Exercise aim: Print, unchanged, the line containing "List objects with" along with all lines that follow it to the end of the listing.

Working data:
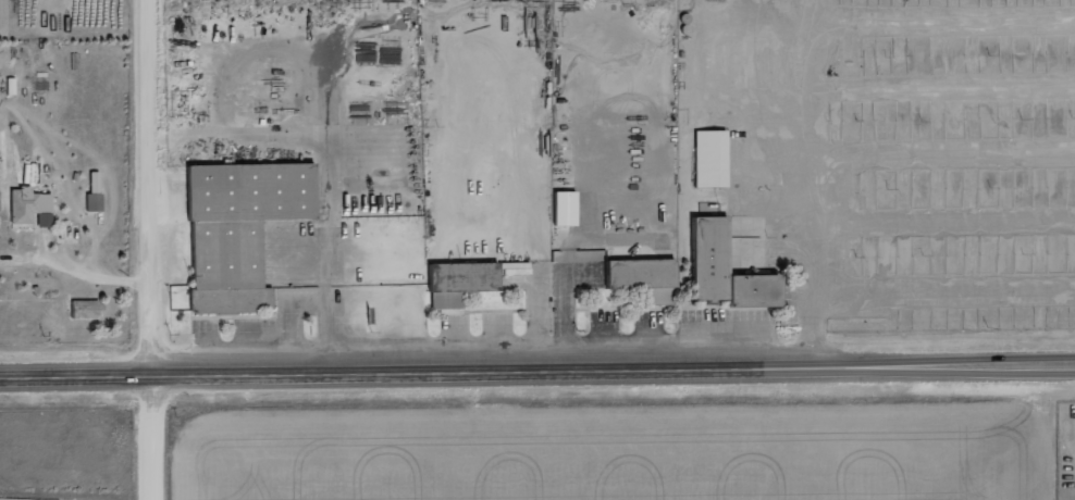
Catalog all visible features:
building: (712, 158)
road: (156, 188)
building: (95, 202)
building: (31, 207)
building: (566, 207)
building: (241, 229)
building: (726, 268)
building: (641, 273)
building: (468, 280)
building: (656, 297)
building: (89, 309)
road: (537, 372)
road: (159, 438)

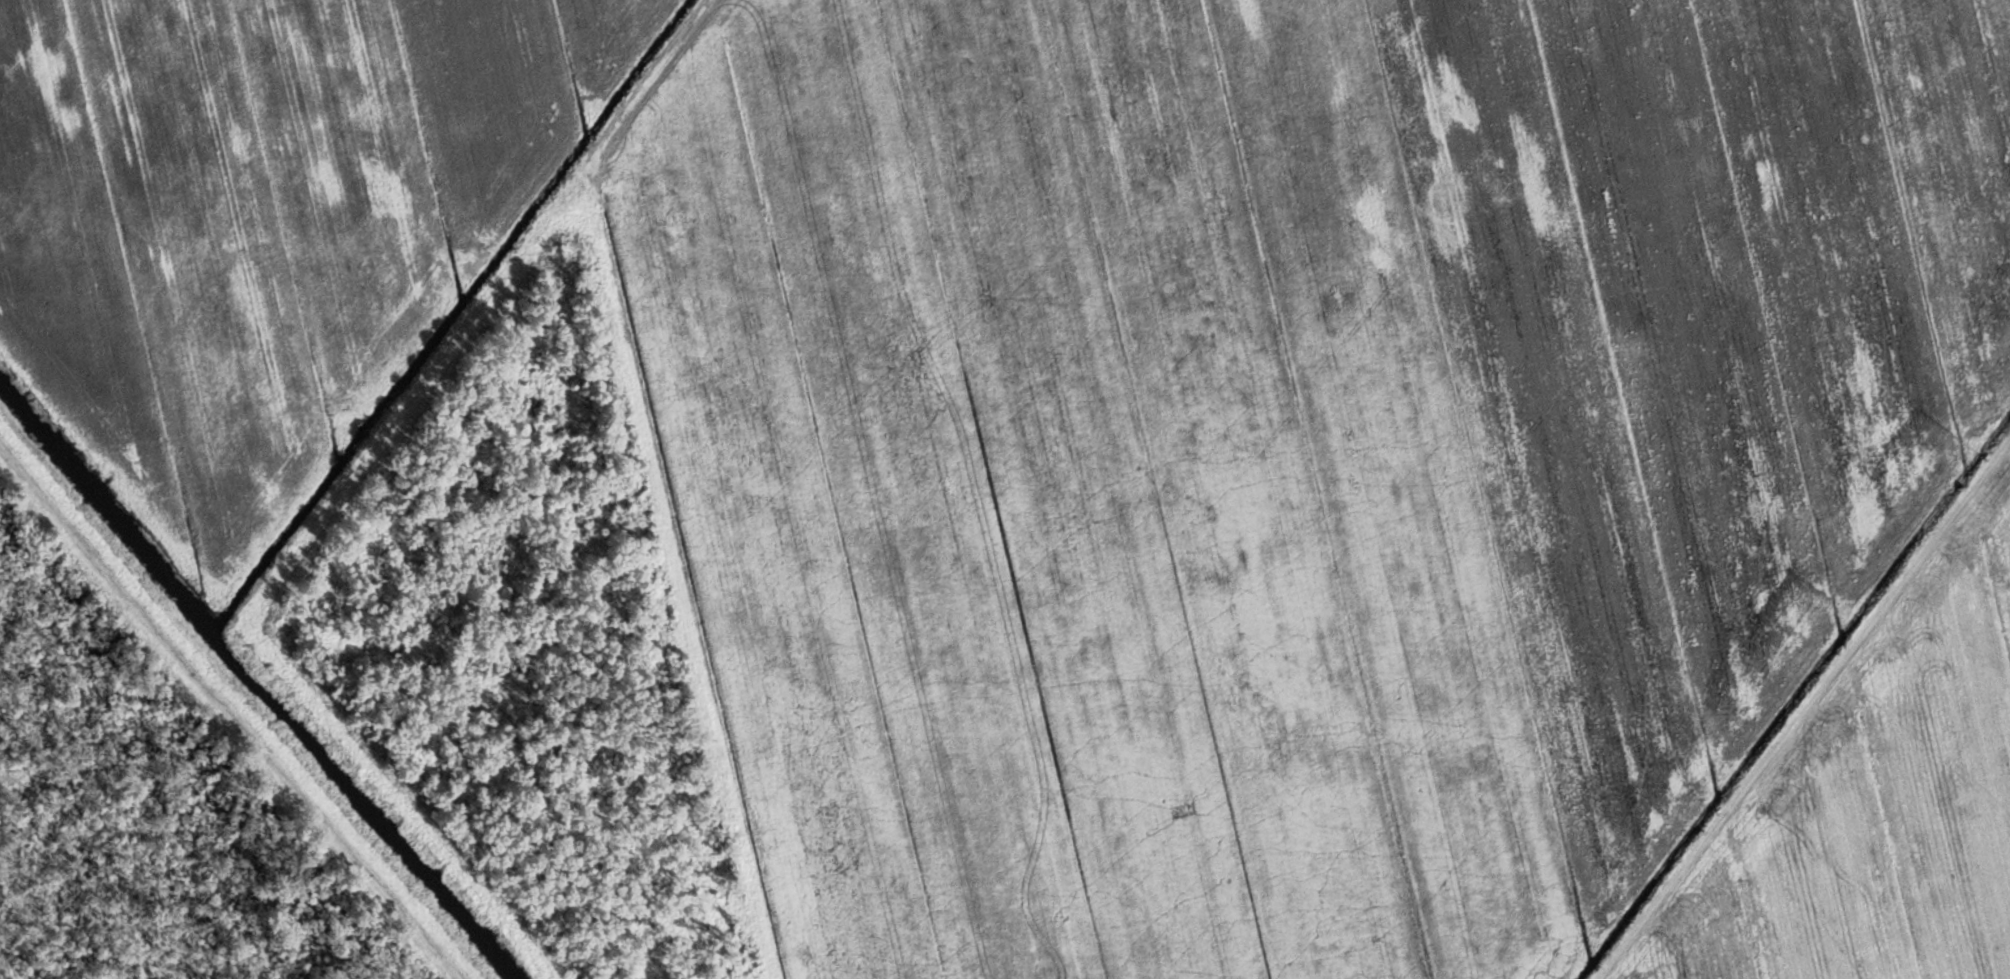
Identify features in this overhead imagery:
road: (656, 75)
crop: (263, 222)
crop: (1289, 446)
road: (79, 549)
crop: (1875, 803)
road: (317, 809)

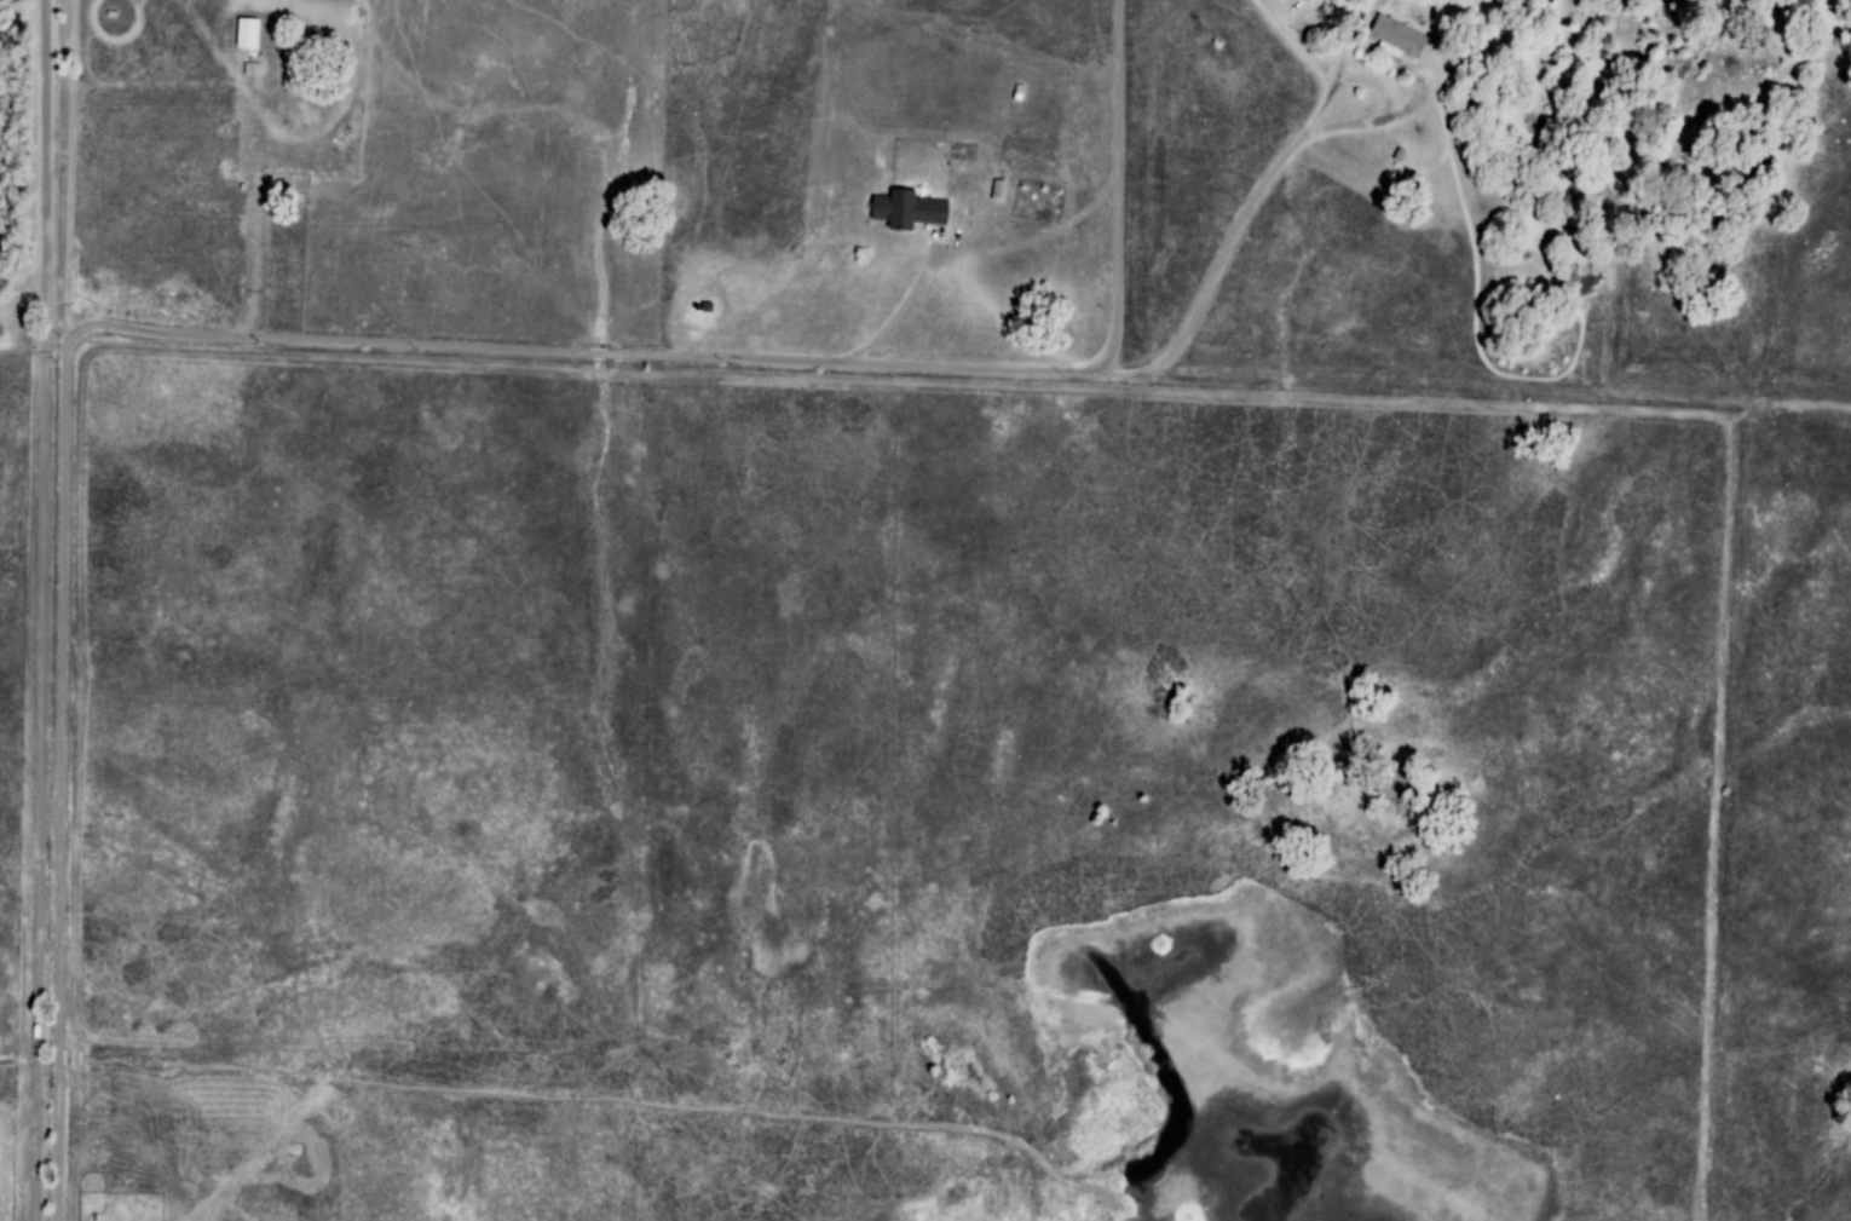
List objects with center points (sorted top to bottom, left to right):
building: (247, 34)
building: (1391, 36)
road: (1118, 190)
building: (908, 210)
road: (823, 367)
road: (49, 610)
road: (69, 610)
road: (1090, 875)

Answer for this exercise:
List objects with center points (sorted top to bottom, left to right):
building: (247, 34)
building: (1391, 36)
road: (1118, 190)
building: (908, 210)
road: (823, 367)
road: (49, 610)
road: (69, 610)
road: (1090, 875)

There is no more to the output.